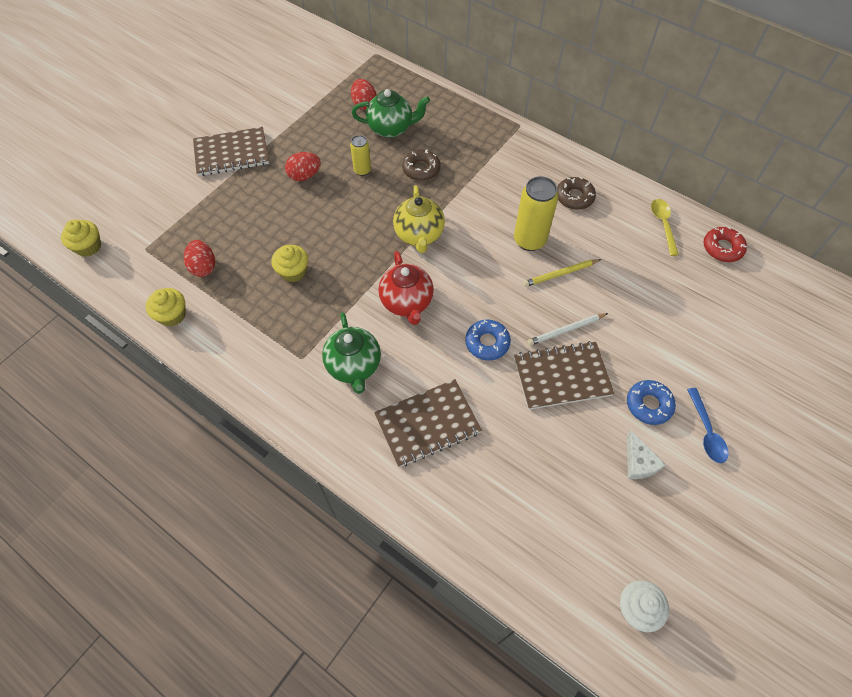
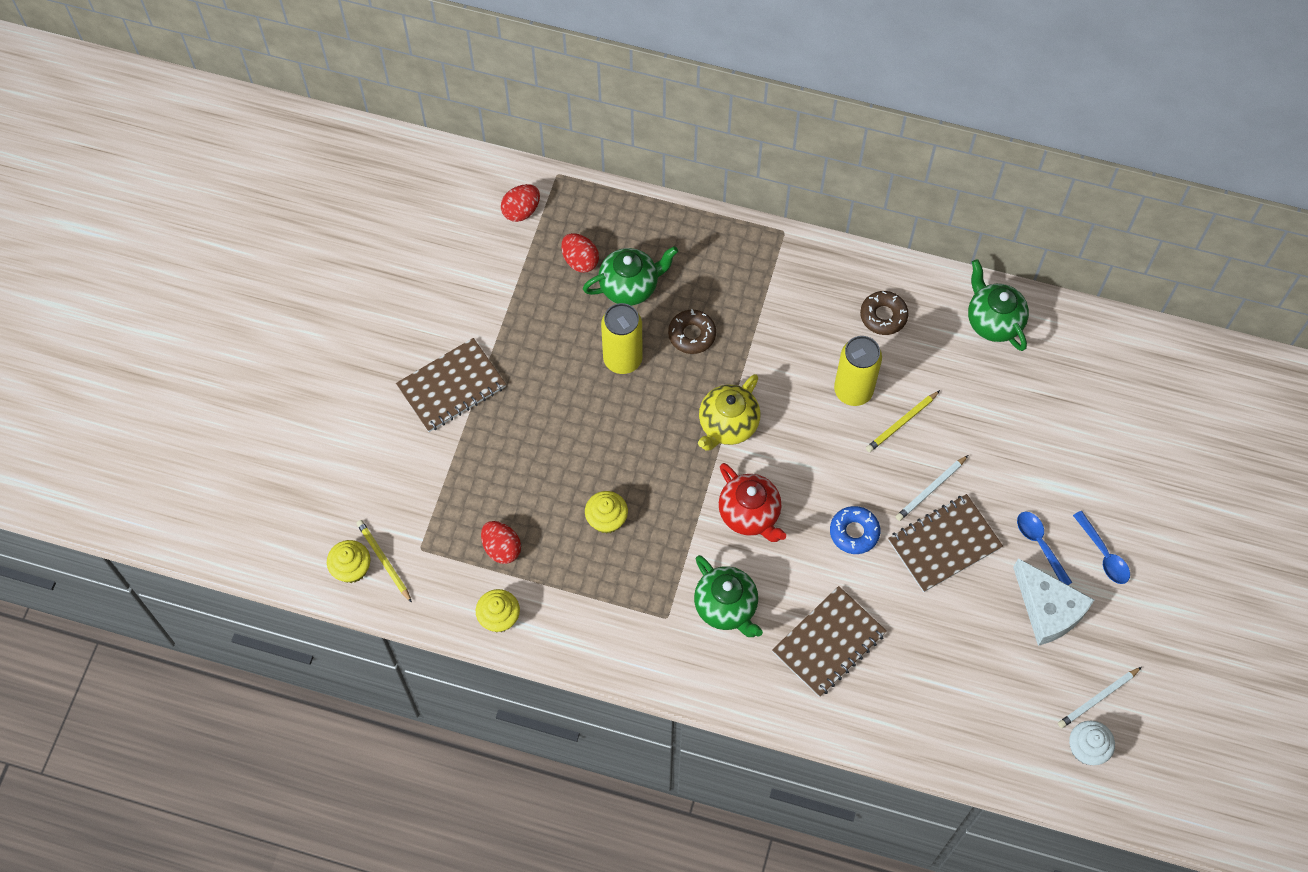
camera: 20 degrees left, 5 degrees up
(114, 249) = (384, 561): none -> yellow pencil
(304, 176) = (557, 389): red egg -> red egg (521, 211)
(362, 170) = (622, 359): yellow can -> yellow can, size x1.78
(419, 235) = (727, 425): yellow teapot -> yellow teapot turned 60 degrees clockwise
(639, 462) = (1048, 609): white cheese -> white cheese, size x1.77
(648, 405) = (1040, 545): blue donut -> blue spoon
(663, 225) = (993, 321): yellow spoon -> green teapot
(663, 563) = (1098, 698): none -> white pencil
(722, 248) = (1065, 331): red donut -> none

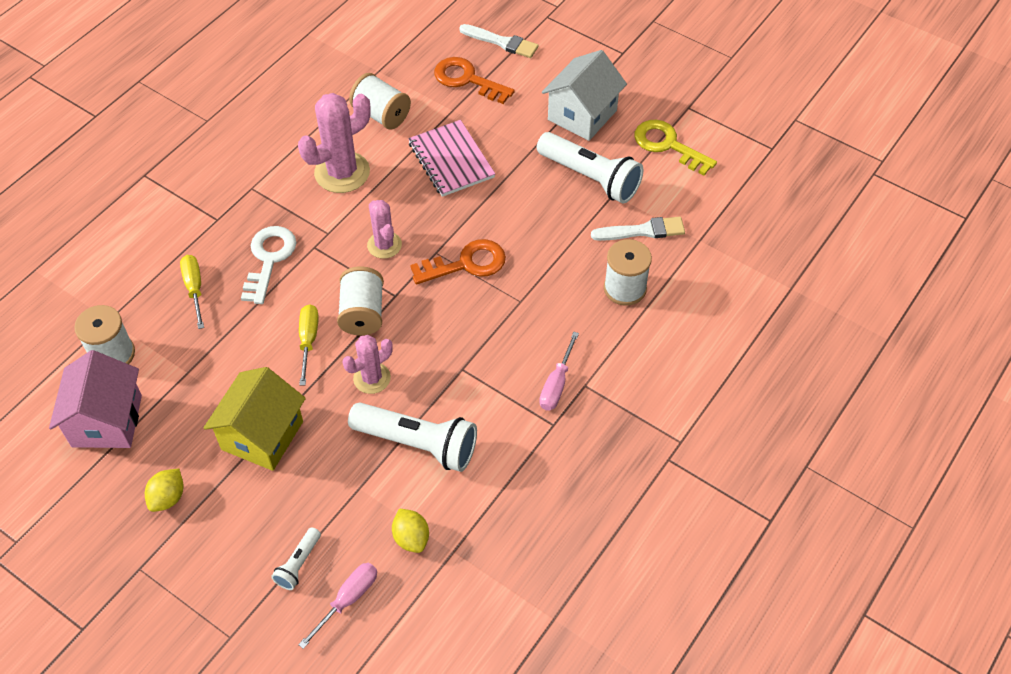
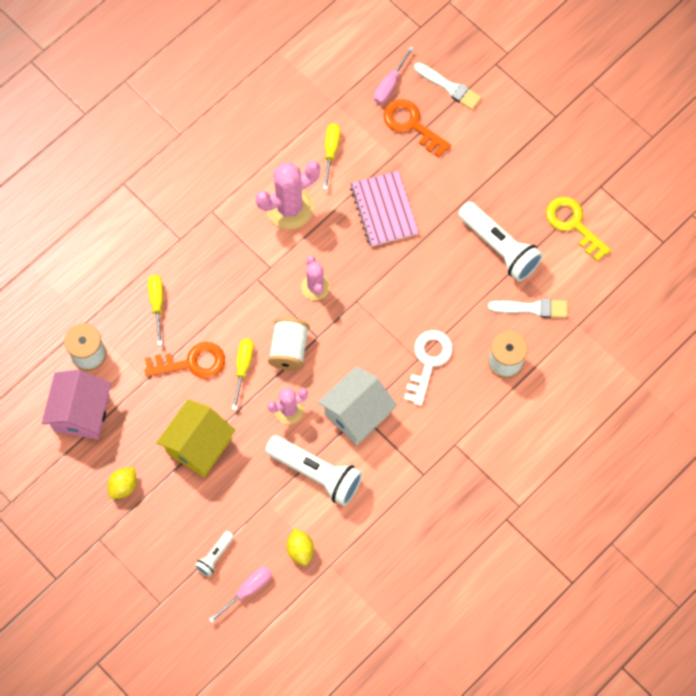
camera: 10 degrees right, 15 degrees up
(269, 259) = (219, 285): white key -> white key (428, 361)
(381, 114) = (331, 151): white spool -> yellow screwdriver
(466, 264) = (380, 316): orange key -> orange key (192, 362)
(556, 384) = (433, 440): pink screwdriver -> pink screwdriver (389, 84)
(582, 115) = (505, 180): white house -> white house (357, 413)

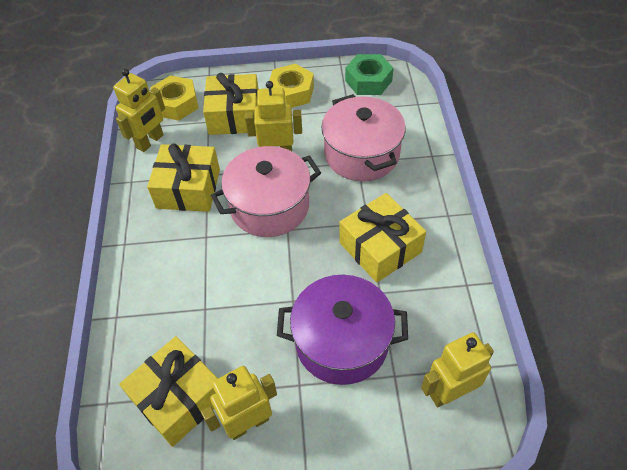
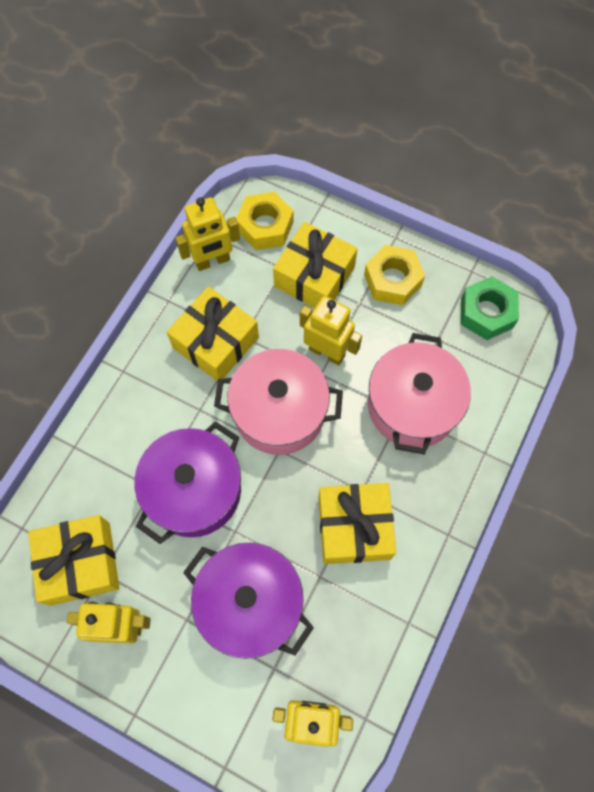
camera: 30 degrees right, 15 degrees up
(240, 291) = (194, 490): none -> purple pot

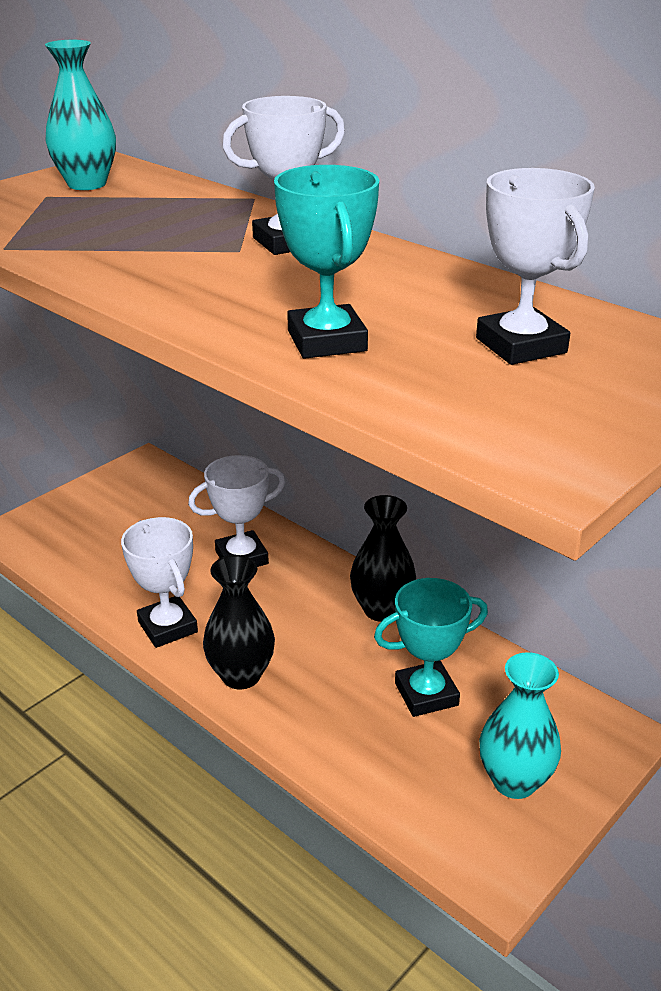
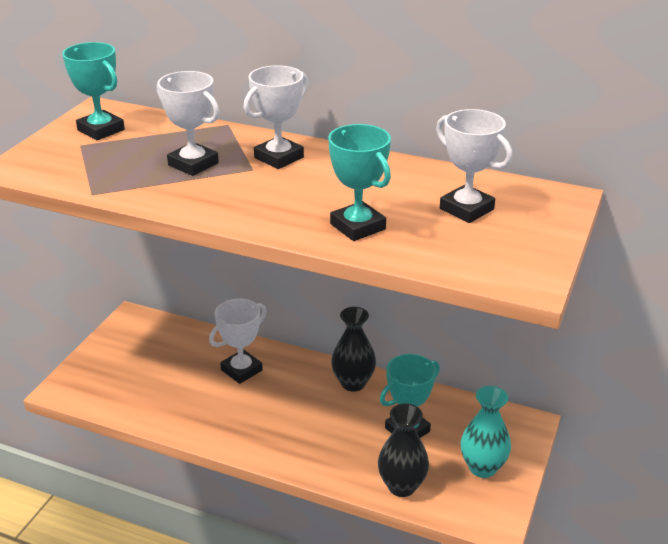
camera: 20 degrees left, 0 degrees up
(87, 184) = (101, 130): turquoise vase -> turquoise trophy
(167, 627) = (217, 429): white trophy -> white trophy (193, 164)
(241, 675) = (285, 448): black vase -> black vase (401, 486)

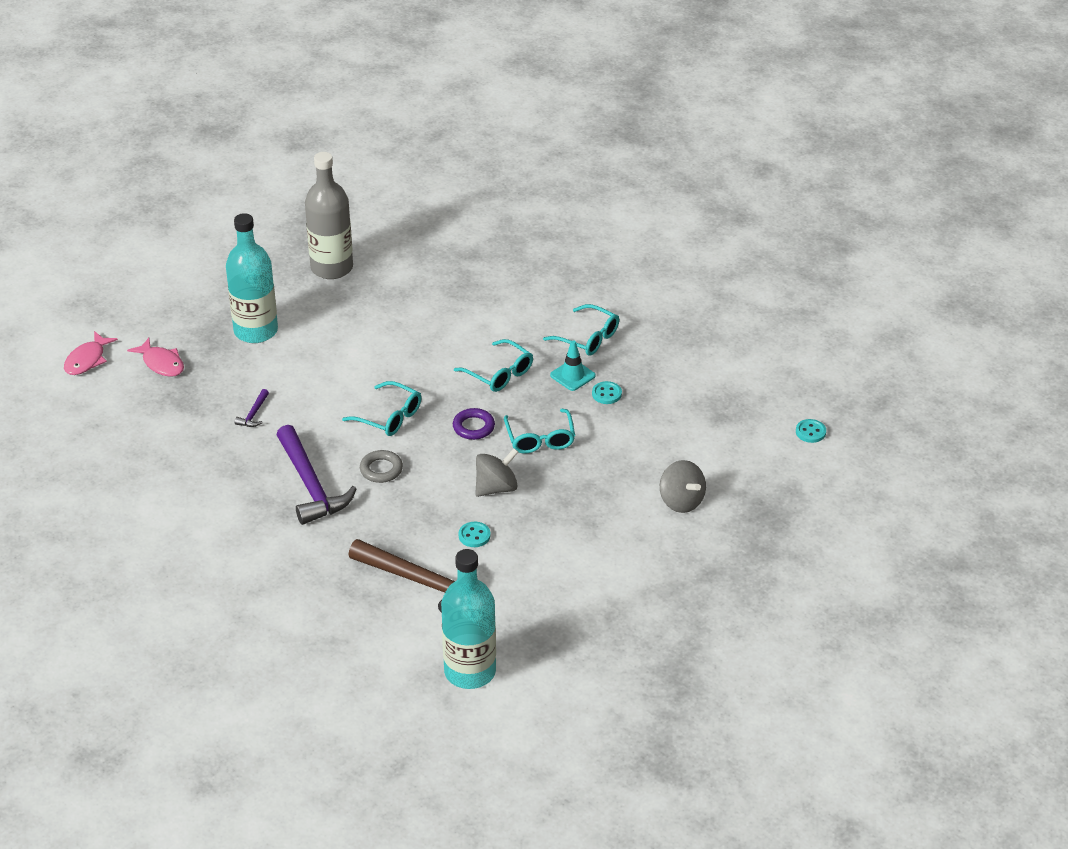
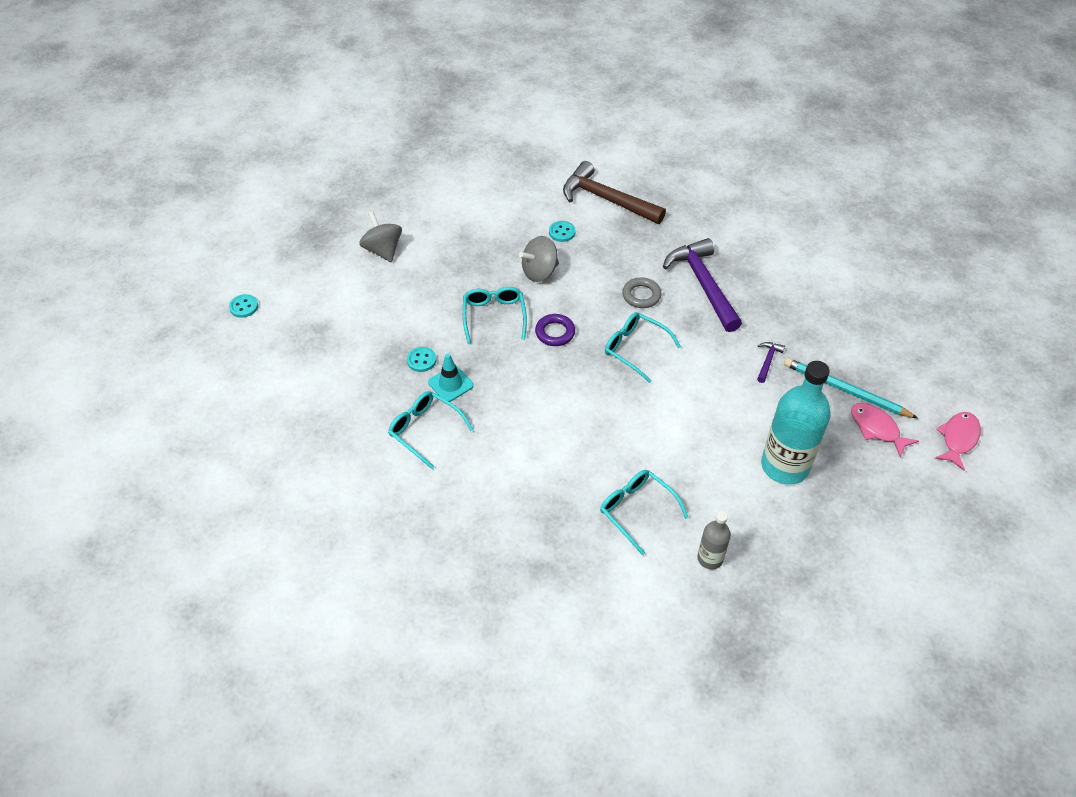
camera: 175 degrees left, 10 degrees up
(182, 393) = (845, 390): none -> turquoise pencil
(332, 268) = (710, 558): grey bottle -> grey bottle, size x0.50
(470, 671) = (572, 137): turquoise bottle -> none
(499, 374) = (524, 391): turquoise glasses -> turquoise glasses (637, 510)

§ §

In the material, count each line that holds the string "screwdriver", and report only how many there are.

* [SOLUTION]
2